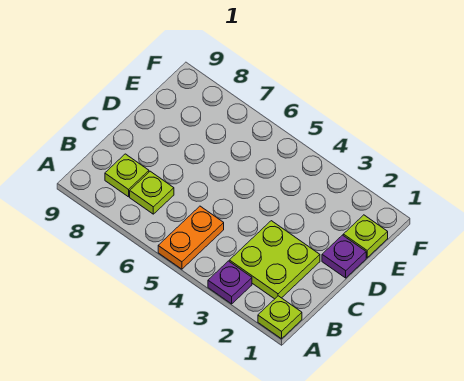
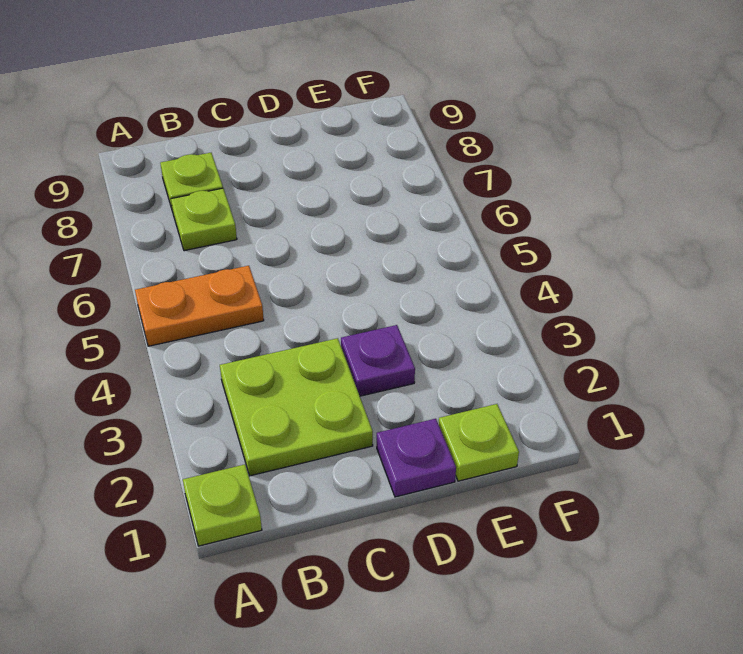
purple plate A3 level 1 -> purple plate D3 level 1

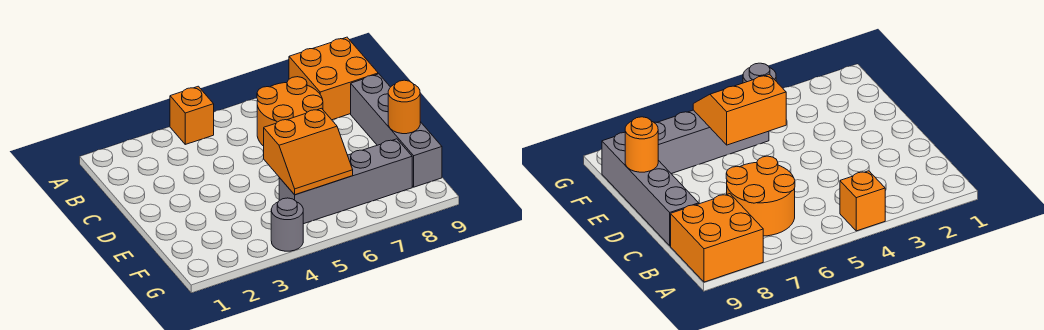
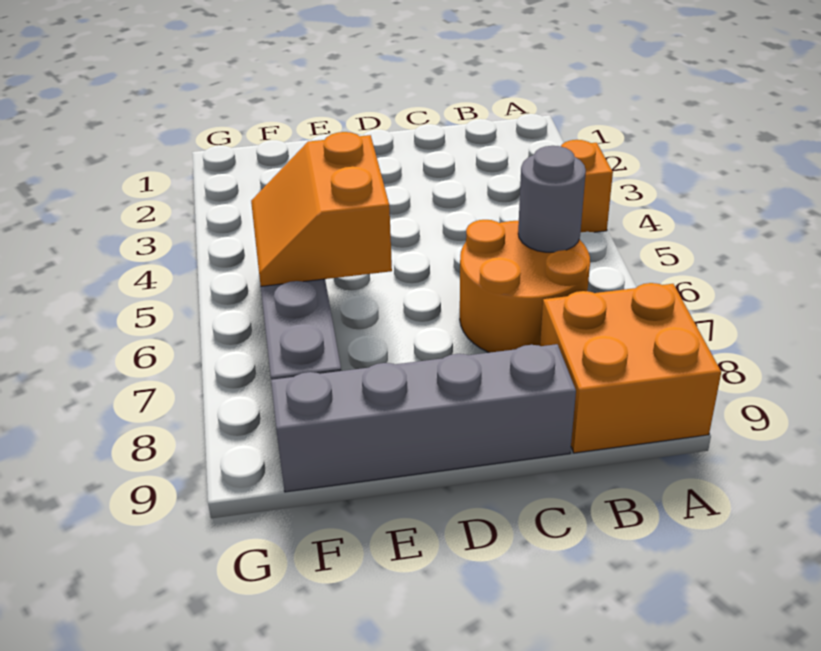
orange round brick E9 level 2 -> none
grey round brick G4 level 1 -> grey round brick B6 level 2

+---+

### Your goal
What the answer should hold is an exact copy of each line from the one containing "orange round brick E9 level 2 -> none" to the final line of the listing above.

### Reply to the exercise
orange round brick E9 level 2 -> none
grey round brick G4 level 1 -> grey round brick B6 level 2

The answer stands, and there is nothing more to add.